Problem to work on >>
What you return must be exactly the lines running from the one with "op=removed; was=carrete (verde);" to the end of the data below, inclusive, and nothing more.

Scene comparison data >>
Start of Block

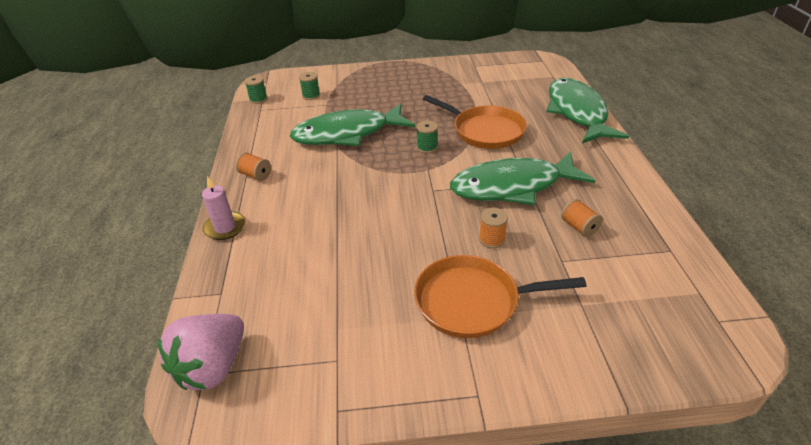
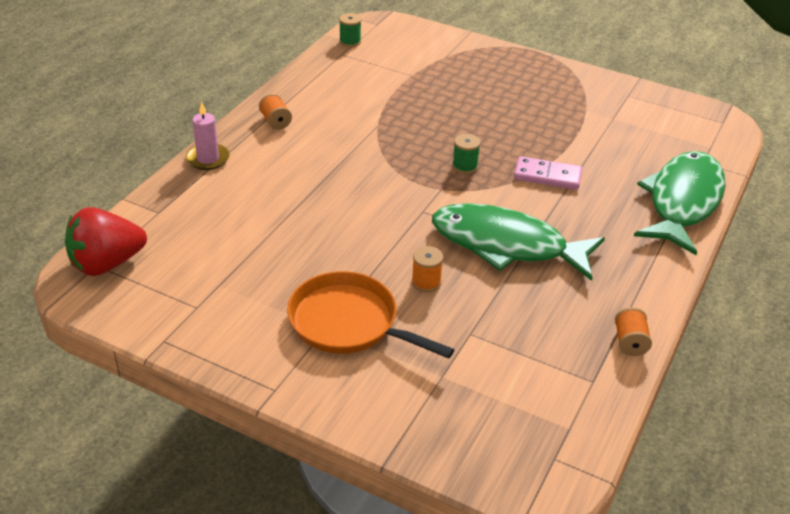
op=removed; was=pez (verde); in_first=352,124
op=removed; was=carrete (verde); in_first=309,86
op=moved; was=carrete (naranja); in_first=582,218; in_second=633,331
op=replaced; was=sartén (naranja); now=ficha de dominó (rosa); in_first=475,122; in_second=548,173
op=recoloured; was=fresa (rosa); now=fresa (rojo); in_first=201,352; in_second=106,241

End of Block

Your solution >>
op=removed; was=carrete (verde); in_first=309,86
op=moved; was=carrete (naranja); in_first=582,218; in_second=633,331
op=replaced; was=sartén (naranja); now=ficha de dominó (rosa); in_first=475,122; in_second=548,173
op=recoloured; was=fresa (rosa); now=fresa (rojo); in_first=201,352; in_second=106,241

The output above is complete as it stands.